Task brief:
The lines below must be transcribed exactly as given, with the images removed.

Image sets with object changes:
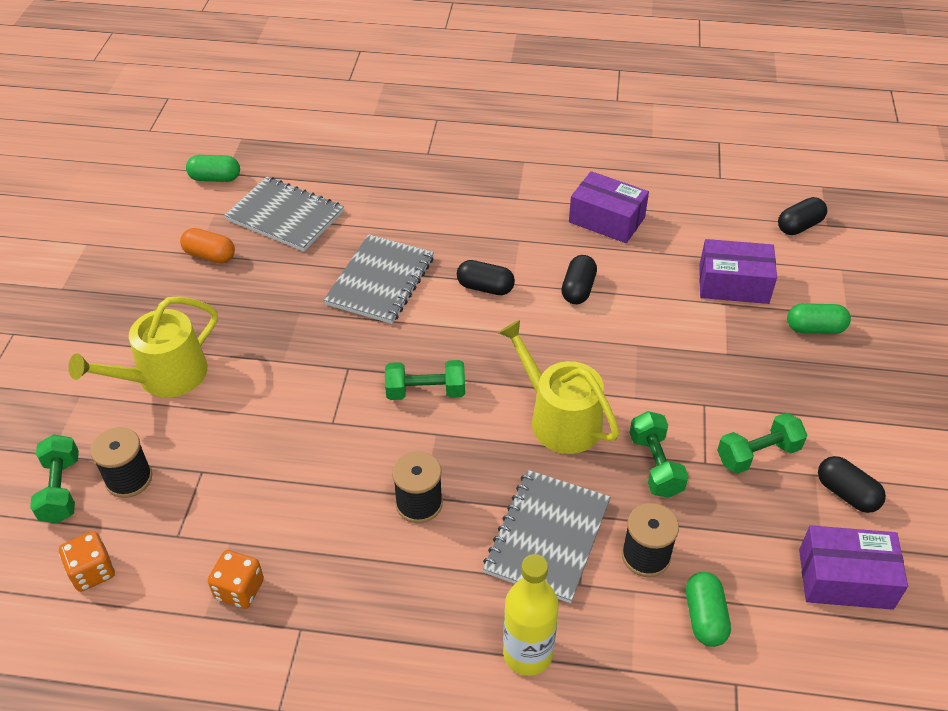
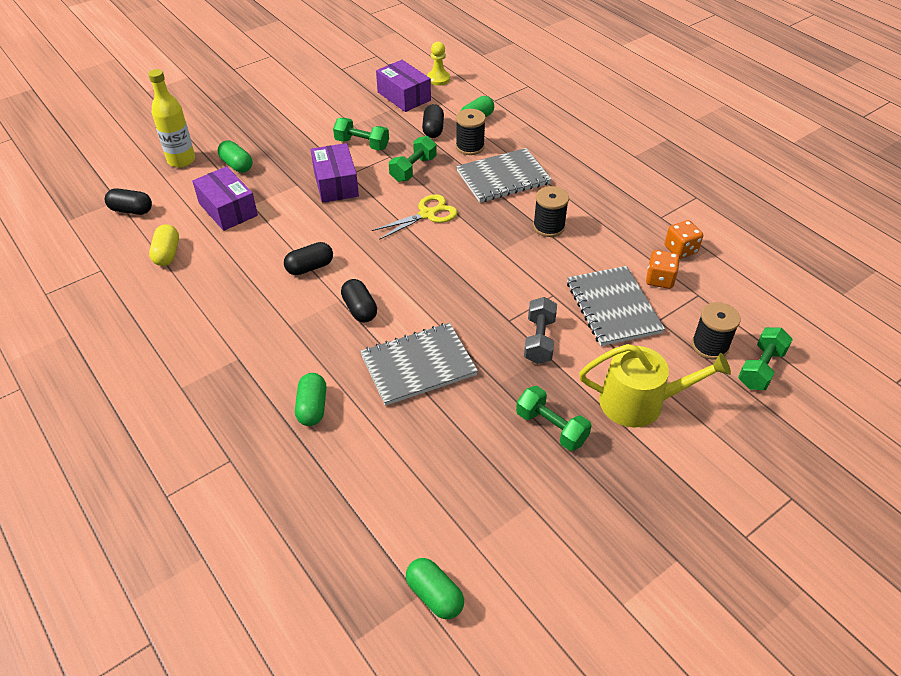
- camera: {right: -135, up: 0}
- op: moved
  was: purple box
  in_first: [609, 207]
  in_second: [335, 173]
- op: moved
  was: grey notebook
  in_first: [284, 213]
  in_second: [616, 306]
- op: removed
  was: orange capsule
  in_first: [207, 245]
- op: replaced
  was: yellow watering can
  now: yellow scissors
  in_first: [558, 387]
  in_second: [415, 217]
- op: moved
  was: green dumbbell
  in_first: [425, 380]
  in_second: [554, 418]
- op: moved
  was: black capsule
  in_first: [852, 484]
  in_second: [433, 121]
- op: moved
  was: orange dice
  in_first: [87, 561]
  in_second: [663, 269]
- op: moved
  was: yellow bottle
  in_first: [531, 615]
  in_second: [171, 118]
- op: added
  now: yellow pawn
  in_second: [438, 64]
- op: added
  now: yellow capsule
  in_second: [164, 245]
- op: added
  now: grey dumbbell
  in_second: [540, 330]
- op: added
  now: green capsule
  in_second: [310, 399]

Task response:
- camera: {right: -135, up: 0}
- op: moved
  was: purple box
  in_first: [609, 207]
  in_second: [335, 173]
- op: moved
  was: grey notebook
  in_first: [284, 213]
  in_second: [616, 306]
- op: removed
  was: orange capsule
  in_first: [207, 245]
- op: replaced
  was: yellow watering can
  now: yellow scissors
  in_first: [558, 387]
  in_second: [415, 217]
- op: moved
  was: green dumbbell
  in_first: [425, 380]
  in_second: [554, 418]
- op: moved
  was: black capsule
  in_first: [852, 484]
  in_second: [433, 121]
- op: moved
  was: orange dice
  in_first: [87, 561]
  in_second: [663, 269]
- op: moved
  was: yellow bottle
  in_first: [531, 615]
  in_second: [171, 118]
- op: added
  now: yellow pawn
  in_second: [438, 64]
- op: added
  now: yellow capsule
  in_second: [164, 245]
- op: added
  now: grey dumbbell
  in_second: [540, 330]
- op: added
  now: green capsule
  in_second: [310, 399]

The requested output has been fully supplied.